Content starts

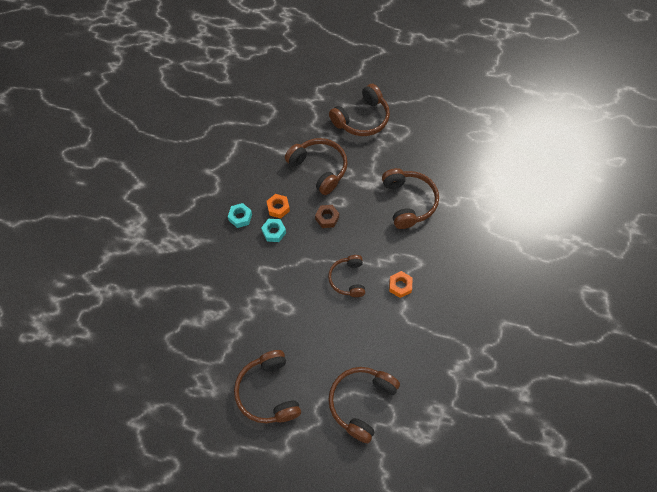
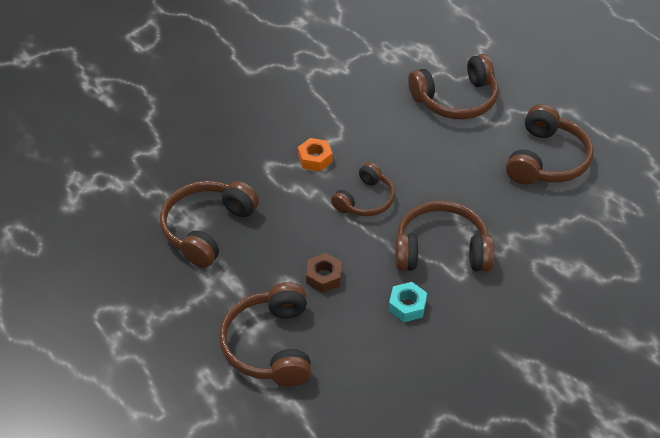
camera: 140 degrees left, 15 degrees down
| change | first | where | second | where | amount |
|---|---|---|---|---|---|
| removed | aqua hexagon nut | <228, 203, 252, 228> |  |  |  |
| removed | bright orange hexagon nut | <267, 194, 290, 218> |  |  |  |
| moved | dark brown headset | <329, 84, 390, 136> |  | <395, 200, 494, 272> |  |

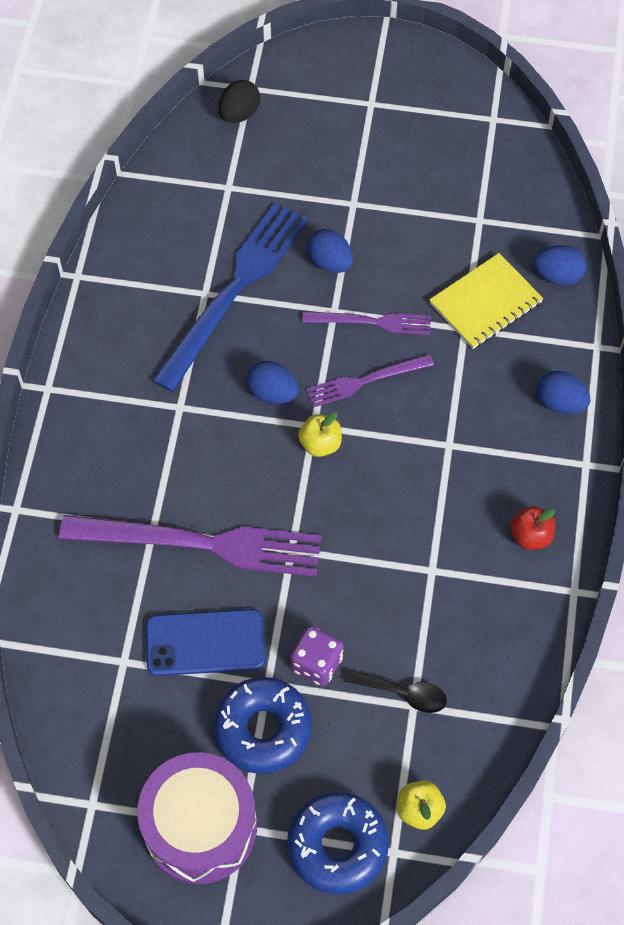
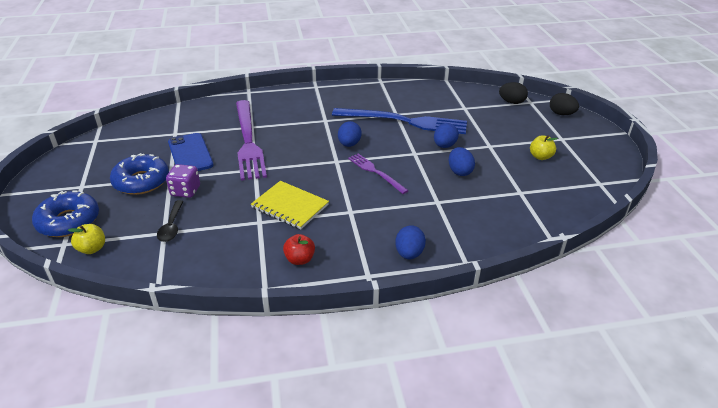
camera: 70 degrees right, 25 degrees down
| change | first | where | second | where | amount |
|---|---|---|---|---|---|
| removed | royal purple snare drum | <137, 752, 257, 884> |  |  |  |
| moved | bright yellow apple fruit | <298, 412, 342, 457> |  | <530, 135, 558, 160> |  |
| removed | royal purple table fork | <302, 311, 431, 335> |  |  |  |
| moved | bright yellow notebook | <429, 253, 543, 349> |  | <251, 181, 329, 230> |  |
| moved | royal blue egg | <533, 246, 586, 286> |  | <449, 147, 475, 176> |  |
| added |  |  | ebony egg | <550, 93, 579, 115> |  |

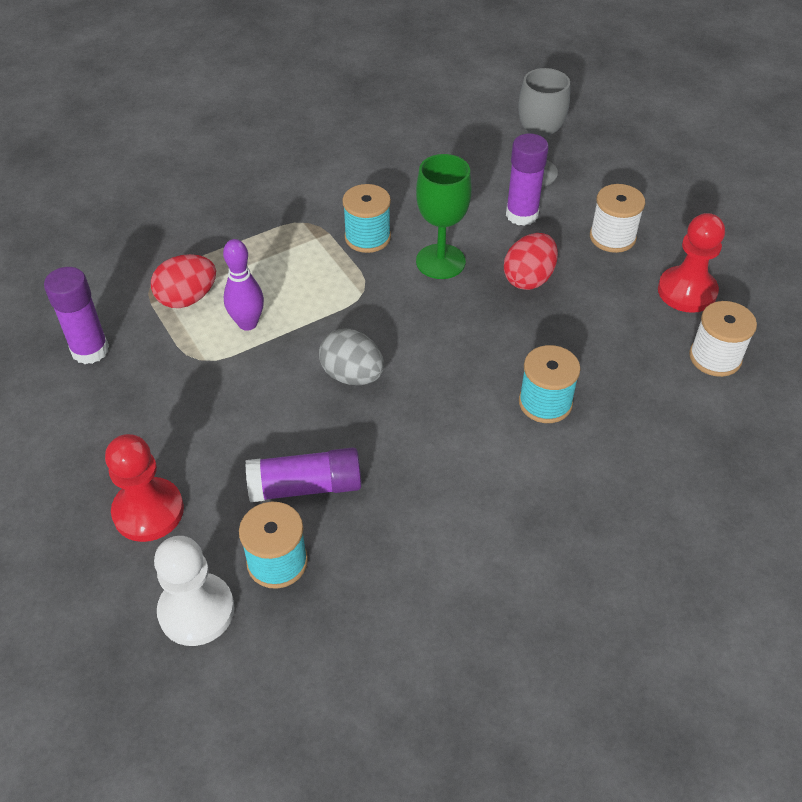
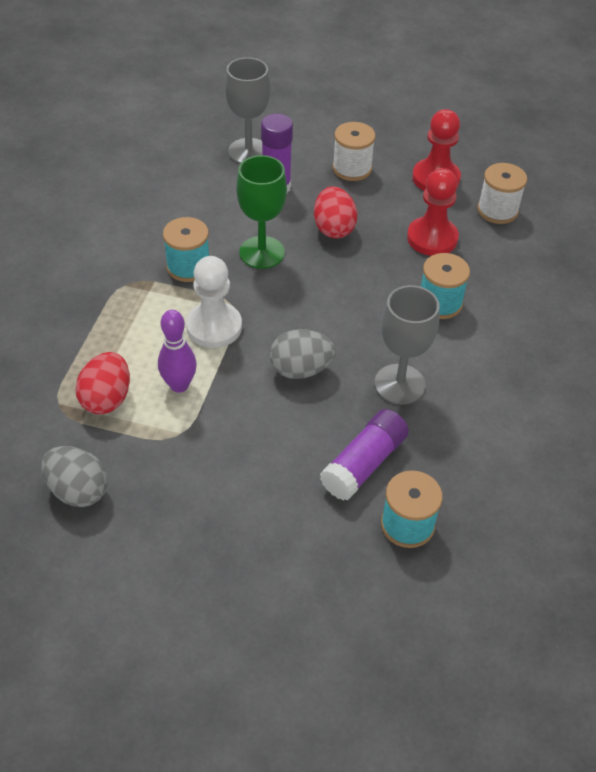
camera: 45 degrees left, 0 degrees up
| change | first | where | second | where | amount |
|---|---|---|---|---|---|
| replaced | royal purple glue stick | <44, 267, 109, 364> | grey egg | <41, 446, 108, 507> |  |
| moved | crimson chess pawn | <105, 434, 184, 542> |  | <407, 168, 459, 256> |  |
| moved | white chess pawn | <154, 536, 234, 646> |  | <186, 256, 242, 348> |  |
| added |  |  | grey wine glass | <375, 285, 440, 405> |  |

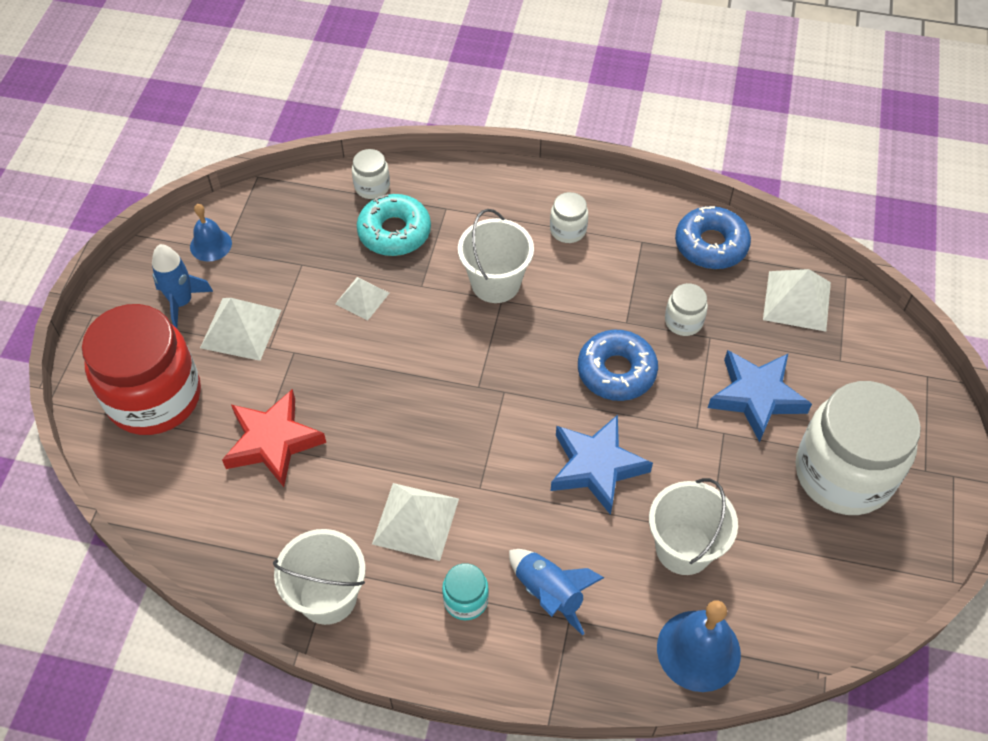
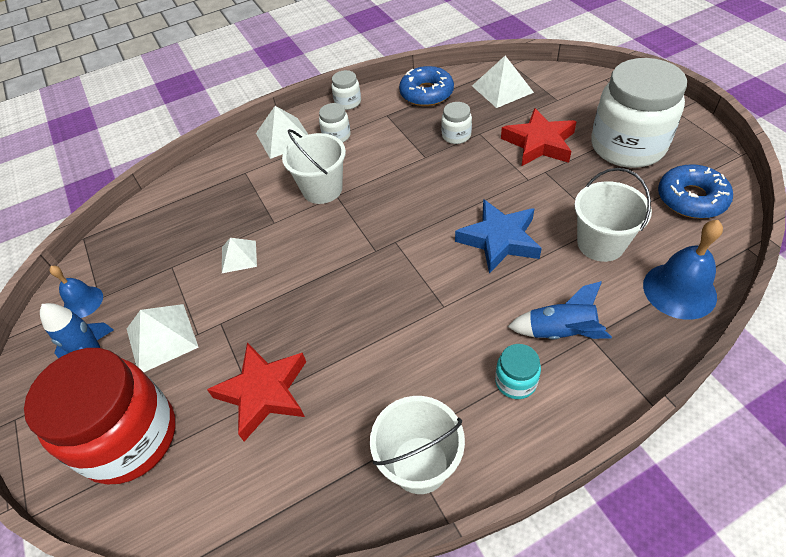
camera: 35 degrees left, 5 degrees down
| change | first | where | second | where | amount |
|---|---|---|---|---|---|
| moved | white jar | <352, 149, 390, 199> |  | <332, 70, 361, 110> |  |
| removed | aqua glazed donut | <357, 194, 431, 256> |  |  |  |
| moved | white pyramid | <372, 483, 459, 561> |  | <256, 106, 308, 159> |  |
| moved | royal blue glazed donut | <578, 330, 658, 401> |  | <658, 164, 733, 219> |  |
| recoloured | royal blue star shape | <708, 350, 812, 442> | crimson star shape | <501, 108, 577, 166> |  |

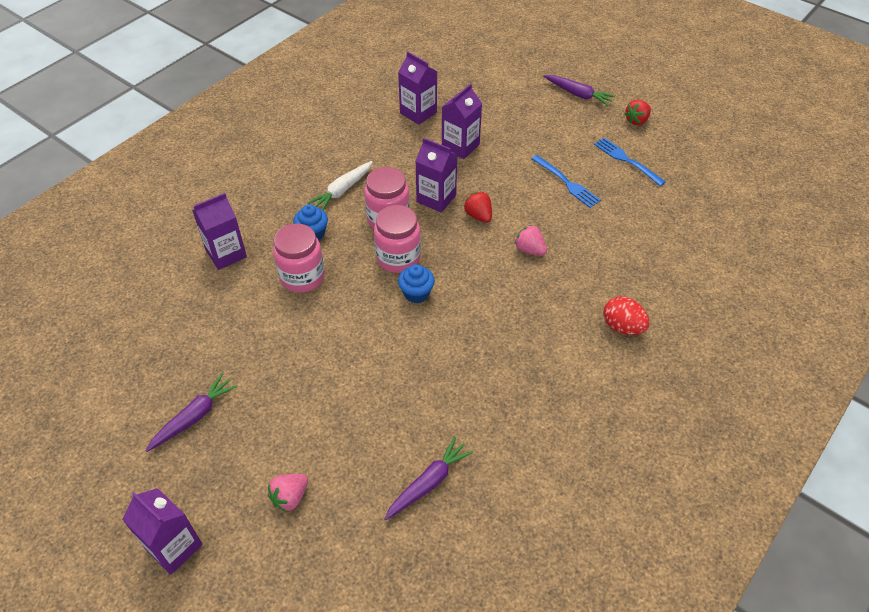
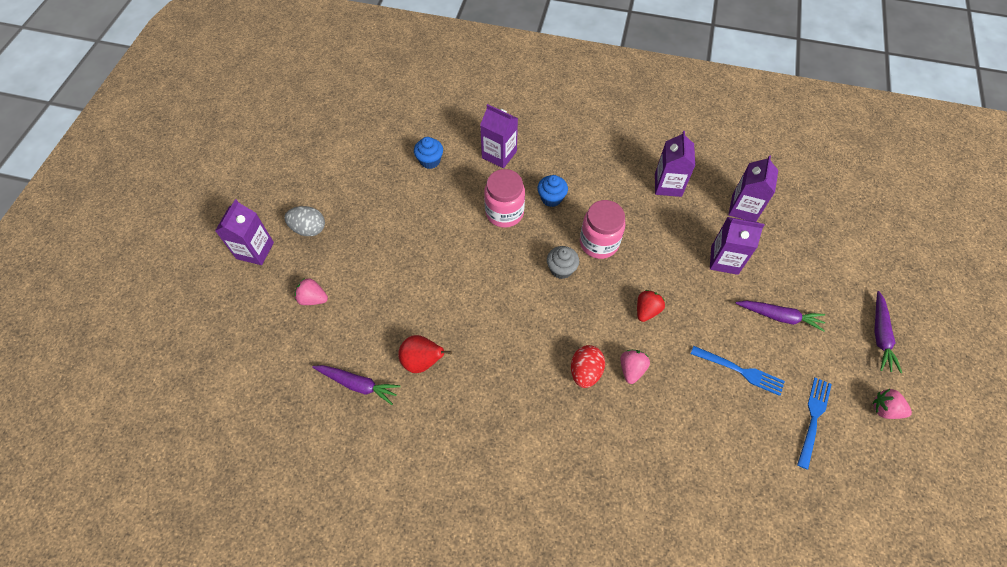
camera: 65 degrees right, 10 degrees up
| change | first | where | second | where | amount |
|---|---|---|---|---|---|
| moved | royal purple carrot | <145, 373, 238, 452> |  | <736, 301, 825, 332> |  |
| removed | white carrot | <308, 161, 373, 210> |  |  |  |
| replaced | rose-pink jar | <374, 205, 421, 273> | grey cupcake | <547, 246, 579, 279> |  |
| moved | royal blue cupcake | <398, 264, 435, 303> |  | <414, 137, 443, 169> |  |
| moved | royal purple milk carton | <415, 138, 457, 213> |  | <655, 131, 695, 197> |  |
| turned | royal blue table fork | <532, 155, 601, 208> |  | <691, 346, 785, 396> | 90 degrees counterclockwise |
| moved | crimson egg | <603, 297, 649, 335> |  | <571, 345, 605, 388> |  |
| recoloured | crimson strawberry | <625, 100, 651, 125> | rose-pink strawberry | <873, 389, 912, 419> |  |
| added |  |  | grey egg | <284, 206, 325, 236> |  |
| added |  |  | crimson pear fruit | <398, 335, 452, 373> |  |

Content ends

_Try it:_ From the entries above, copy exactly the lines starting at the one with "recoloured | royal" and stopping at the one with "royal purple carrot", keeping both ends. Drop the pictures.

_Solution below:_
| recoloured | royal blue star shape | <708, 350, 812, 442> | crimson star shape | <501, 108, 577, 166> |  |

camera: 65 degrees right, 10 degrees up
| change | first | where | second | where | amount |
|---|---|---|---|---|---|
| moved | royal purple carrot | <145, 373, 238, 452> |  | <736, 301, 825, 332> |  |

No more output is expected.